- [Your instructions] Look through the data below for the line with "black 1x1 brick [624,349,694,440]", and transcribe it exactly together with each line after it up to and including the line with "yellow 1x1 brick [537,282,593,331]". Give nothing else.

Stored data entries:
============================================================

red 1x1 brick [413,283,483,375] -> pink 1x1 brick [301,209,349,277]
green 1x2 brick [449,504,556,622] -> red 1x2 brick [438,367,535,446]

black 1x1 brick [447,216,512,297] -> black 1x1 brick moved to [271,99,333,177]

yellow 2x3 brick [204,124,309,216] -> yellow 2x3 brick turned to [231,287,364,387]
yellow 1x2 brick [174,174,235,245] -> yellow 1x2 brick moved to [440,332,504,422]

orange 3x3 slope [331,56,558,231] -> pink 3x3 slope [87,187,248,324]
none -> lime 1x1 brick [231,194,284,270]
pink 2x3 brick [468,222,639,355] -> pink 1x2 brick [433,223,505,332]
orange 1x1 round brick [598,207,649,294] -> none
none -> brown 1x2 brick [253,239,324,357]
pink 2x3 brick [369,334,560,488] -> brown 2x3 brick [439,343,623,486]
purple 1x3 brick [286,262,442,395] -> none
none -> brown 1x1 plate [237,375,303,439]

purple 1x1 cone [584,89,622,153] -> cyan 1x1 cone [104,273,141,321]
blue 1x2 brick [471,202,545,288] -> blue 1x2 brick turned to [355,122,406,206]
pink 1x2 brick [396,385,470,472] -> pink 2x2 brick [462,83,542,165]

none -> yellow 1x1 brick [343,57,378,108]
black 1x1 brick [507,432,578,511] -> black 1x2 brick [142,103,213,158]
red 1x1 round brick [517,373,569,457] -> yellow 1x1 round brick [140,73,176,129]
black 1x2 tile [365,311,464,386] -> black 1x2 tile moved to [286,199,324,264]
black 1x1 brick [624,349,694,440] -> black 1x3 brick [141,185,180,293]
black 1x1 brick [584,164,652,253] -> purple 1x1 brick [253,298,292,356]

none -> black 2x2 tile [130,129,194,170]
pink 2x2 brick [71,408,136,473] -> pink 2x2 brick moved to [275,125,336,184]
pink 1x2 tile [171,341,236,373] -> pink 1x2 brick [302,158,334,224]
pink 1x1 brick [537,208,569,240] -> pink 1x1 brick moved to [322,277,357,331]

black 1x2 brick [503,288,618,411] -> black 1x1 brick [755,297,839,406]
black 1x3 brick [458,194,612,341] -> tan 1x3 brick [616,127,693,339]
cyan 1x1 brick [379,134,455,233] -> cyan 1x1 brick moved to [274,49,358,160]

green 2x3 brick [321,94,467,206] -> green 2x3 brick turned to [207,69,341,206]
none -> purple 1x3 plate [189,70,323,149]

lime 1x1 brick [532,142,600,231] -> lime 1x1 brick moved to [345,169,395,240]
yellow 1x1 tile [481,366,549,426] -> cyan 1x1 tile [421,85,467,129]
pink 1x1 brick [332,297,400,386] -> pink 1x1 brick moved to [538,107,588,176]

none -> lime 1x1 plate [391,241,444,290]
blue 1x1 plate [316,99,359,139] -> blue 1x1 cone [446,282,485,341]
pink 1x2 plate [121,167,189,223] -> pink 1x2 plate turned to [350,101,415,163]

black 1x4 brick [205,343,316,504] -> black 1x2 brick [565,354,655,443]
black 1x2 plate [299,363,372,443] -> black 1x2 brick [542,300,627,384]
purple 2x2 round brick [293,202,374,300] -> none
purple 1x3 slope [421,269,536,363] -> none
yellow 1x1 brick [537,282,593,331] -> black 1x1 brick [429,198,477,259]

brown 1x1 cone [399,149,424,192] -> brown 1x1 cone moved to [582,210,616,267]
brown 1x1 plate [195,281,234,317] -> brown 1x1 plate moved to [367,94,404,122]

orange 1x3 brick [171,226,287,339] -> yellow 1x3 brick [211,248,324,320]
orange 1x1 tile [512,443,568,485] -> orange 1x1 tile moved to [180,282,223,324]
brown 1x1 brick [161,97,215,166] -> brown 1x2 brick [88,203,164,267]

============================================================

- [The completed task]
black 1x1 brick [624,349,694,440] -> black 1x3 brick [141,185,180,293]
black 1x1 brick [584,164,652,253] -> purple 1x1 brick [253,298,292,356]

none -> black 2x2 tile [130,129,194,170]
pink 2x2 brick [71,408,136,473] -> pink 2x2 brick moved to [275,125,336,184]
pink 1x2 tile [171,341,236,373] -> pink 1x2 brick [302,158,334,224]
pink 1x1 brick [537,208,569,240] -> pink 1x1 brick moved to [322,277,357,331]

black 1x2 brick [503,288,618,411] -> black 1x1 brick [755,297,839,406]
black 1x3 brick [458,194,612,341] -> tan 1x3 brick [616,127,693,339]
cyan 1x1 brick [379,134,455,233] -> cyan 1x1 brick moved to [274,49,358,160]

green 2x3 brick [321,94,467,206] -> green 2x3 brick turned to [207,69,341,206]
none -> purple 1x3 plate [189,70,323,149]

lime 1x1 brick [532,142,600,231] -> lime 1x1 brick moved to [345,169,395,240]
yellow 1x1 tile [481,366,549,426] -> cyan 1x1 tile [421,85,467,129]
pink 1x1 brick [332,297,400,386] -> pink 1x1 brick moved to [538,107,588,176]

none -> lime 1x1 plate [391,241,444,290]
blue 1x1 plate [316,99,359,139] -> blue 1x1 cone [446,282,485,341]
pink 1x2 plate [121,167,189,223] -> pink 1x2 plate turned to [350,101,415,163]

black 1x4 brick [205,343,316,504] -> black 1x2 brick [565,354,655,443]
black 1x2 plate [299,363,372,443] -> black 1x2 brick [542,300,627,384]
purple 2x2 round brick [293,202,374,300] -> none
purple 1x3 slope [421,269,536,363] -> none
yellow 1x1 brick [537,282,593,331] -> black 1x1 brick [429,198,477,259]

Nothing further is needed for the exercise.